──────── Given data ────────

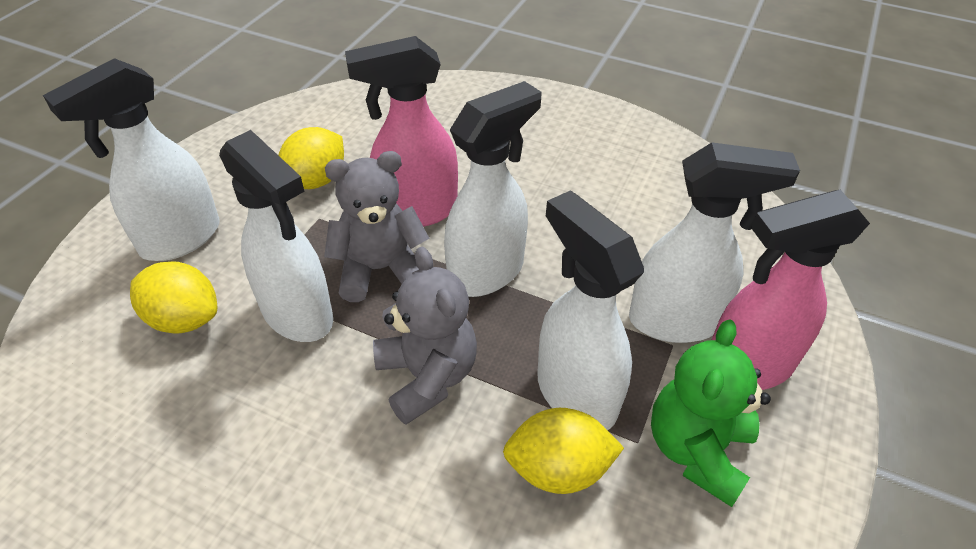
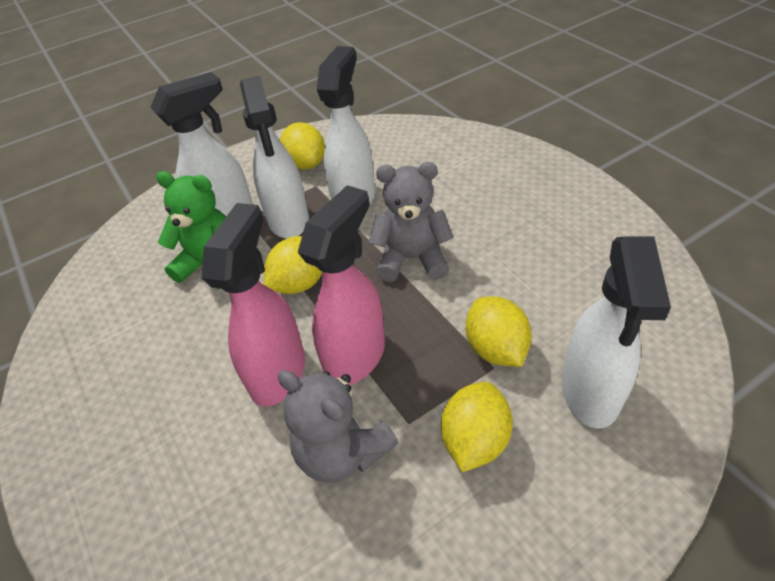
white spray bottle: 5 -> 4
yellow lemon: 3 -> 4

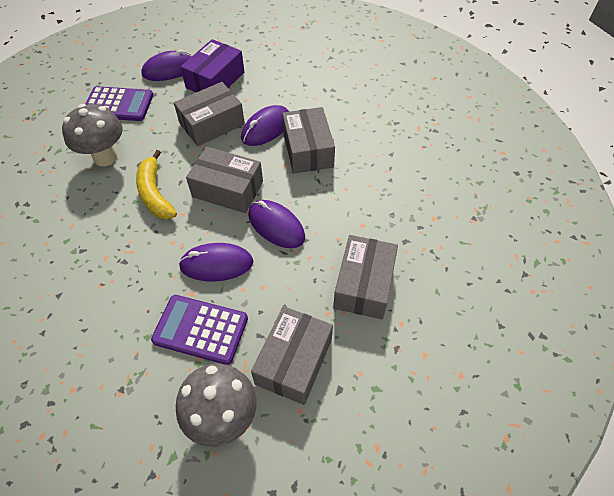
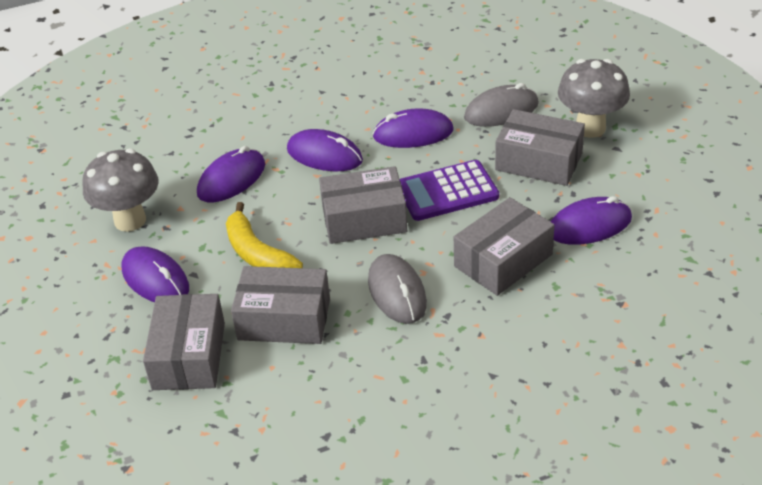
grey mouse: 0 -> 2
purple box: 1 -> 0
purple calculator: 2 -> 1
purple mouse: 4 -> 5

────────

## What is expected
Only the lines from the one that contains "yellow lemon: 3 -> 4" through the last line of the records may appear in the answer, retyped exactly and with no pictures.

## Expected answer
yellow lemon: 3 -> 4

grey mouse: 0 -> 2
purple box: 1 -> 0
purple calculator: 2 -> 1
purple mouse: 4 -> 5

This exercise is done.